▶ Task item: From the data that follows, print exactly the lines starting at the one containing "SW1: button (DGND, N22) -> button (N5, N22)" and ending at the one containing "U19: OR 74LS32"; include both of them and nothing more.

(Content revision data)
§ §

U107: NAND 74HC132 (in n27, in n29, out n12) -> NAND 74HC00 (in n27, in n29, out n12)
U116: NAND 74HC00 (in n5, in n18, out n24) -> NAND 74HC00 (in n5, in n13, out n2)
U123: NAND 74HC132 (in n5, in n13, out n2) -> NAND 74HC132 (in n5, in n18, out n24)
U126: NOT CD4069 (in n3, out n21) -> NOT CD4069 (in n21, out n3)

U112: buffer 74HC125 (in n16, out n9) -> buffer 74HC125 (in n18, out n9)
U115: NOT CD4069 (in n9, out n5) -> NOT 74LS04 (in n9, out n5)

§ §

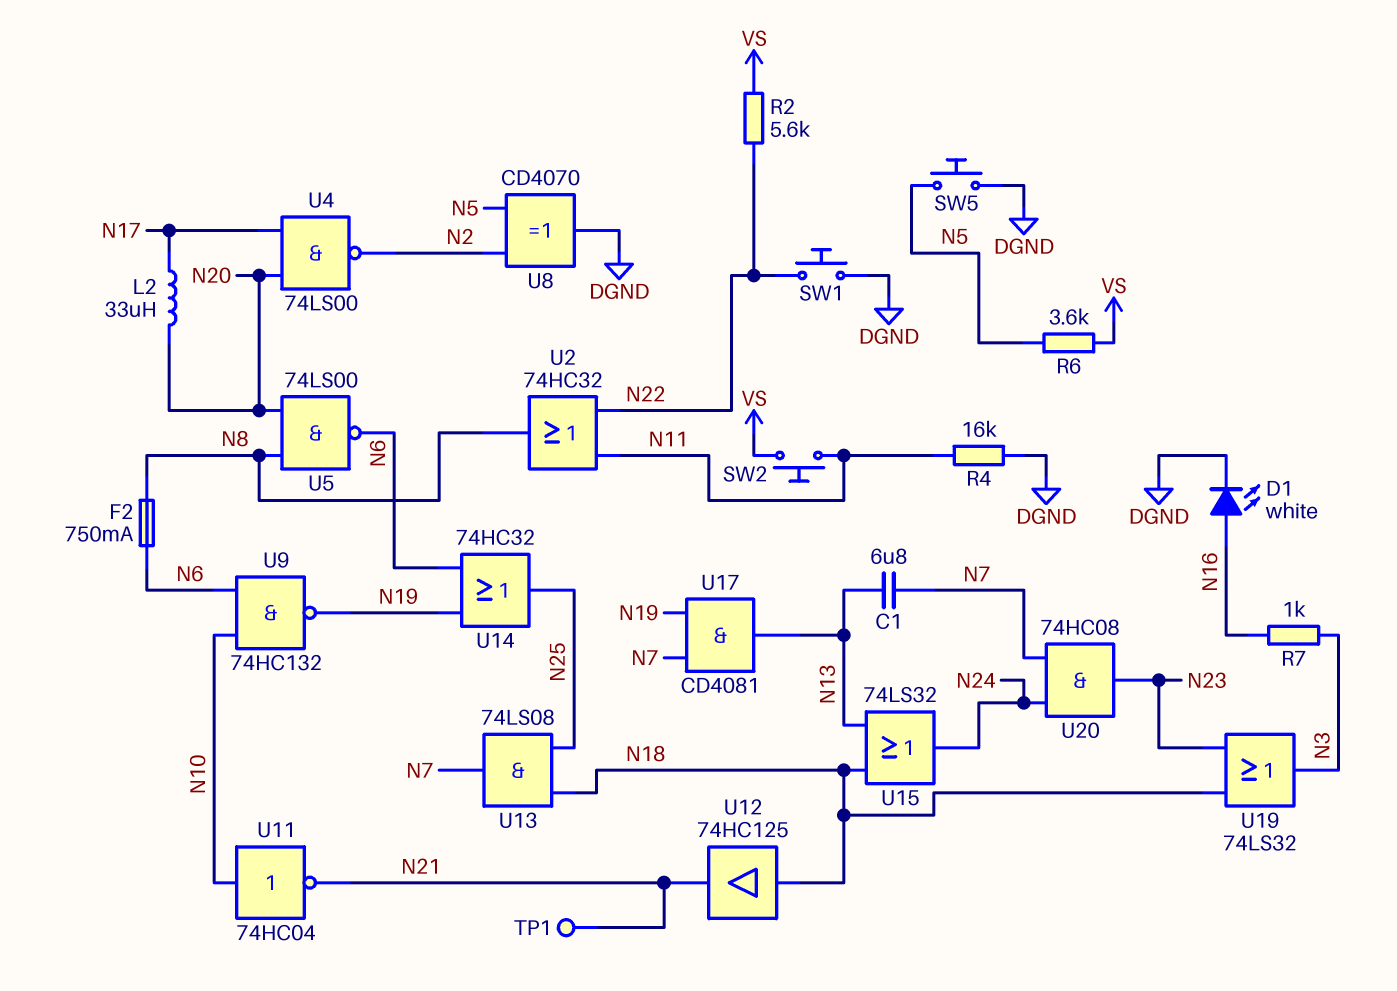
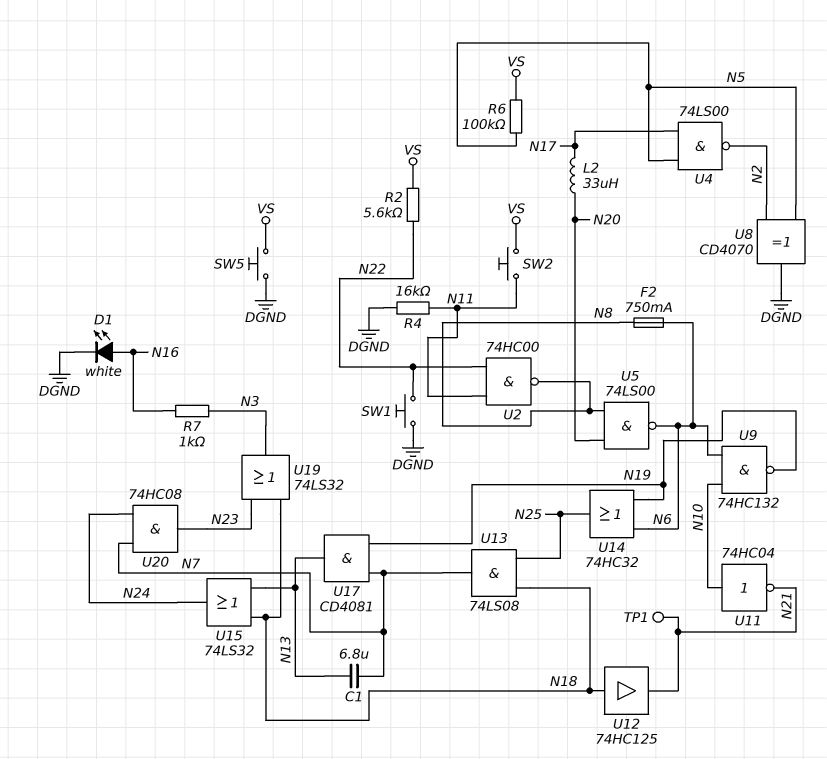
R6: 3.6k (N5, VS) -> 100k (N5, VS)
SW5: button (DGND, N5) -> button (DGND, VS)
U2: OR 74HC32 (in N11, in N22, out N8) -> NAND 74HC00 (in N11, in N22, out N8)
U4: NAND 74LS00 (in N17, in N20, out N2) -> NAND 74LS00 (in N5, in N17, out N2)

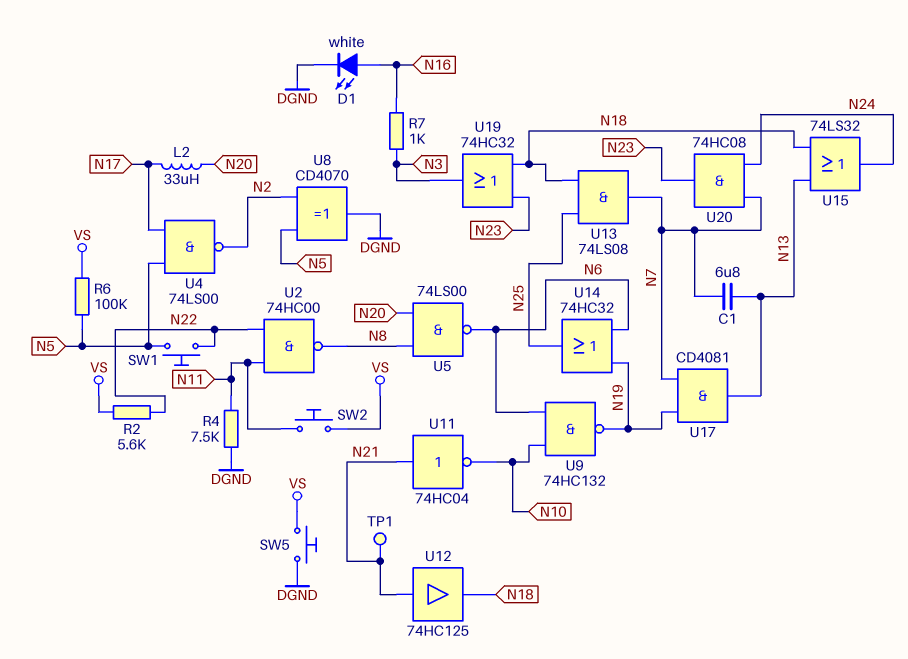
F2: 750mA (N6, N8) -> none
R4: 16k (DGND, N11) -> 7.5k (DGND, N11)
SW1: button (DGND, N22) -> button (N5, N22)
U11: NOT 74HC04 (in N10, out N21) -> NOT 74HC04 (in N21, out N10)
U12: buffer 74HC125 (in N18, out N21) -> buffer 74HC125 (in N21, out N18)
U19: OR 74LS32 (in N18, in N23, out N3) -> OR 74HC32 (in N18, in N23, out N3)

§ §

▶ Result of this task:
SW1: button (DGND, N22) -> button (N5, N22)
U11: NOT 74HC04 (in N10, out N21) -> NOT 74HC04 (in N21, out N10)
U12: buffer 74HC125 (in N18, out N21) -> buffer 74HC125 (in N21, out N18)
U19: OR 74LS32 (in N18, in N23, out N3) -> OR 74HC32 (in N18, in N23, out N3)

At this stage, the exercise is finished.